Data |

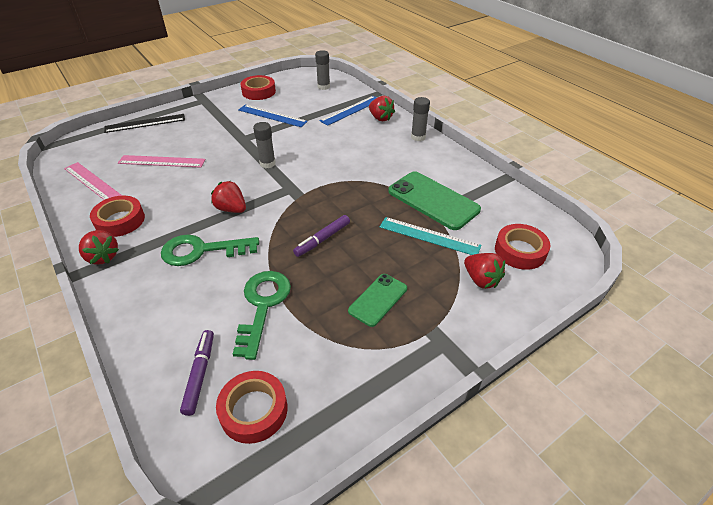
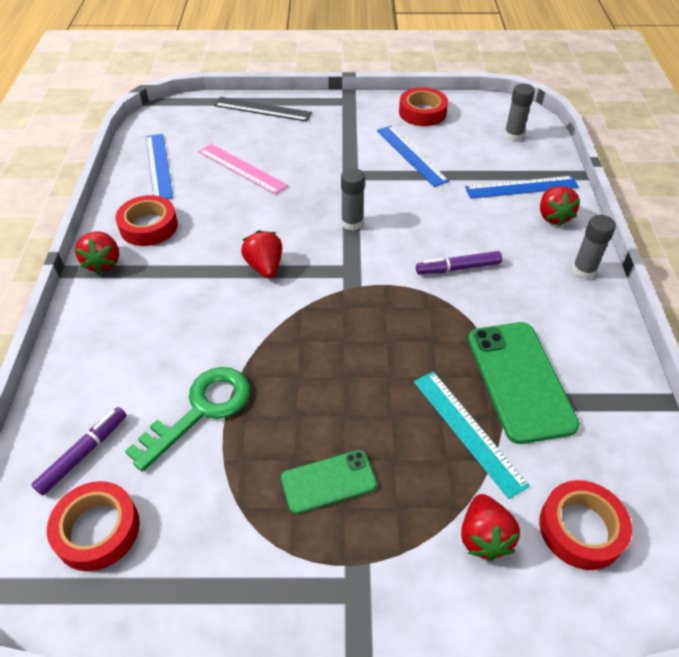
camera: 35 degrees right, 5 degrees up
(93, 182) = (158, 166): pink ruler -> blue ruler
(201, 251) = (195, 305): green key -> none
(322, 239) = (331, 361): purple marker -> purple marker (458, 268)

Action item |
If a line holds a picture, skip the picture and transcribe the rest of the material exactly.

Completed task |
camera: 35 degrees right, 5 degrees up
(93, 182) = (158, 166): pink ruler -> blue ruler
(201, 251) = (195, 305): green key -> none
(322, 239) = (331, 361): purple marker -> purple marker (458, 268)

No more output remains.